Exercise materials Block Start
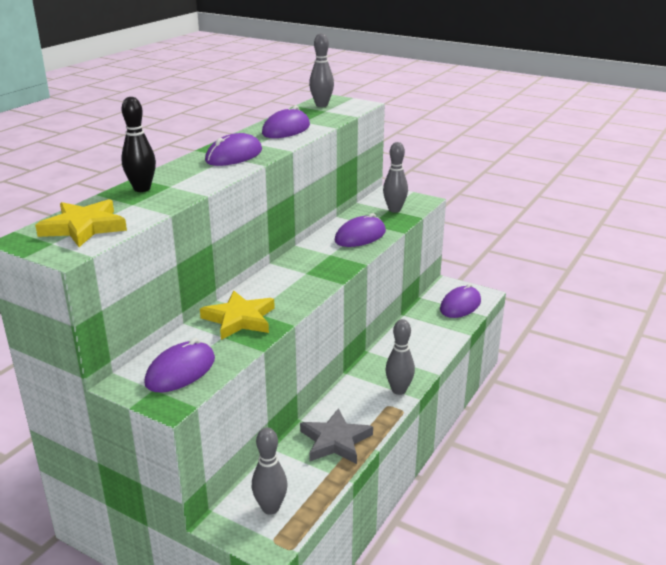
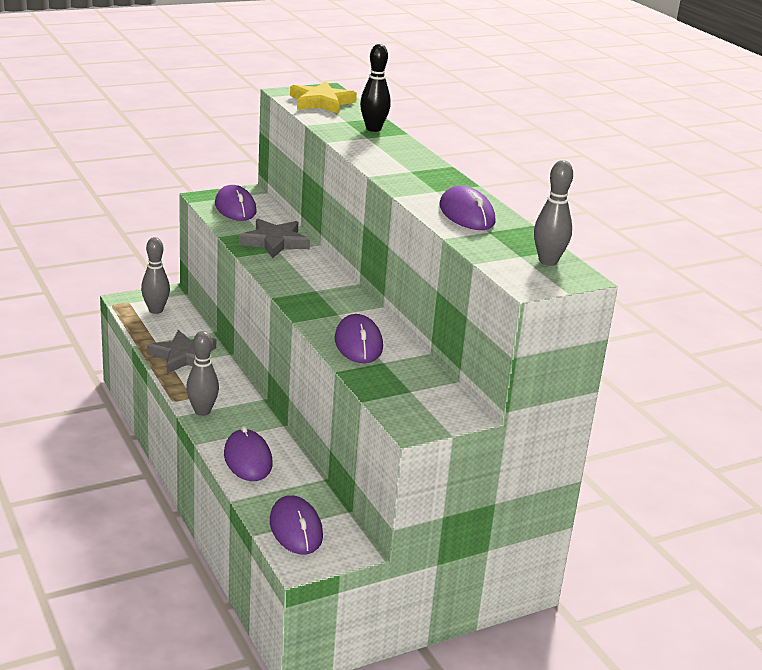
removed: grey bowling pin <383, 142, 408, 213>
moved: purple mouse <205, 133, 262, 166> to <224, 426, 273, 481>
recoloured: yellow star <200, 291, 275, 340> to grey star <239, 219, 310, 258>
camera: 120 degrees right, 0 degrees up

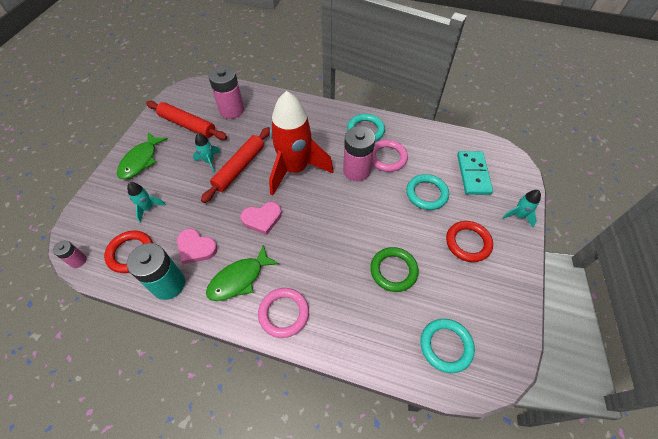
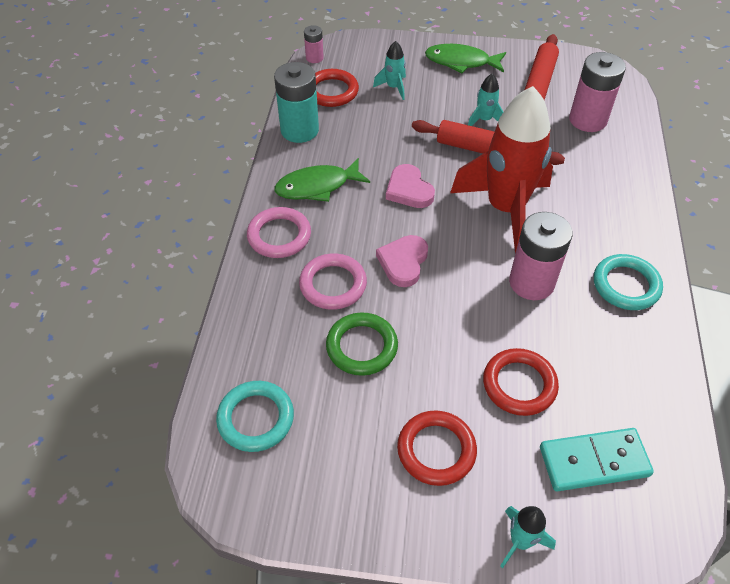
moved: pink heart <177, 229, 218, 264> to <376, 235, 428, 287>; pink ring <372, 140, 408, 172> to <299, 253, 367, 310>
recoloured: turquoise ring <406, 174, 449, 210> to red ring <483, 348, 559, 416>
turned: green fish <206, 245, 279, 301> = <274, 158, 370, 202> 60 degrees counterclockwise
camera: 80 degrees right, 5 degrees down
Exercise materials Block End
#### [Your assignment]
Pick each line holding the word "recoloured" out of the data and copy it.

#### [Written answer]
recoloured: yellow star <200, 291, 275, 340> to grey star <239, 219, 310, 258>
recoloured: turquoise ring <406, 174, 449, 210> to red ring <483, 348, 559, 416>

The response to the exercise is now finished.